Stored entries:
—————
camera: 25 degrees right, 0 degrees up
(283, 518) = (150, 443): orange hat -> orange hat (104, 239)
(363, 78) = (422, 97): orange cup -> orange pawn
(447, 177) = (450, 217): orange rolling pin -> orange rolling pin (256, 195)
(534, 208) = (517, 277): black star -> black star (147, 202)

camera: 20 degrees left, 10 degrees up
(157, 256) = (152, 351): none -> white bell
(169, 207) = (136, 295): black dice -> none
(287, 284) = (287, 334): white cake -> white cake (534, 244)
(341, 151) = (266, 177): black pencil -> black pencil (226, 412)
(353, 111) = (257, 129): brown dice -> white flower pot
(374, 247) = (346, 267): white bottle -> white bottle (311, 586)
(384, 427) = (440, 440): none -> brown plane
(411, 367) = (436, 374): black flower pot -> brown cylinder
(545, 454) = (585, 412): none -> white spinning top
—————
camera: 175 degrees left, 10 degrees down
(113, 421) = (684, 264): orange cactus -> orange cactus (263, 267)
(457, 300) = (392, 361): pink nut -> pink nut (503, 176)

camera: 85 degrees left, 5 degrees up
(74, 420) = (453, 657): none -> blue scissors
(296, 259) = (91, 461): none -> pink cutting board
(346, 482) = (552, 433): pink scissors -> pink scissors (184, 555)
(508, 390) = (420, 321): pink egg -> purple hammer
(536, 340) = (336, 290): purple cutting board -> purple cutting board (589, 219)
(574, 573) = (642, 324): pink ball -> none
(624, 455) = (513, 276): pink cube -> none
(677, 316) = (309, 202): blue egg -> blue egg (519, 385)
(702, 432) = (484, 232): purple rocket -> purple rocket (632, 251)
—————
### PROBLEM TO SOLVE
Only the lines above from the line containing "(411, 367) = (436, 374): black" through the line containing "(545, 454) = (585, 412): none" should be retyped, exactly and with both ends included.

### ANSWER FOR THIS EXERCISE
(411, 367) = (436, 374): black flower pot -> brown cylinder
(545, 454) = (585, 412): none -> white spinning top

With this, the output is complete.